====== EXTRACTED ENTRIES ======
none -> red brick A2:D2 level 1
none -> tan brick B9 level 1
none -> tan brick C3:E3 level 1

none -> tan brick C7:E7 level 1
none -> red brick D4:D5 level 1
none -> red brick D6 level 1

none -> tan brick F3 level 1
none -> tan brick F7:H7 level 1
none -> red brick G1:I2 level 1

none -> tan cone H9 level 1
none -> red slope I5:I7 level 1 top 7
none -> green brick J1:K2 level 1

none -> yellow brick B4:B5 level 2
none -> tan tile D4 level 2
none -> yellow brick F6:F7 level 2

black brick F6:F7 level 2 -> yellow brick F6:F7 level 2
======
Above are some records. Count the lines among them with the word "yellow", and answer with the number only.

ANSWER SPACE: 3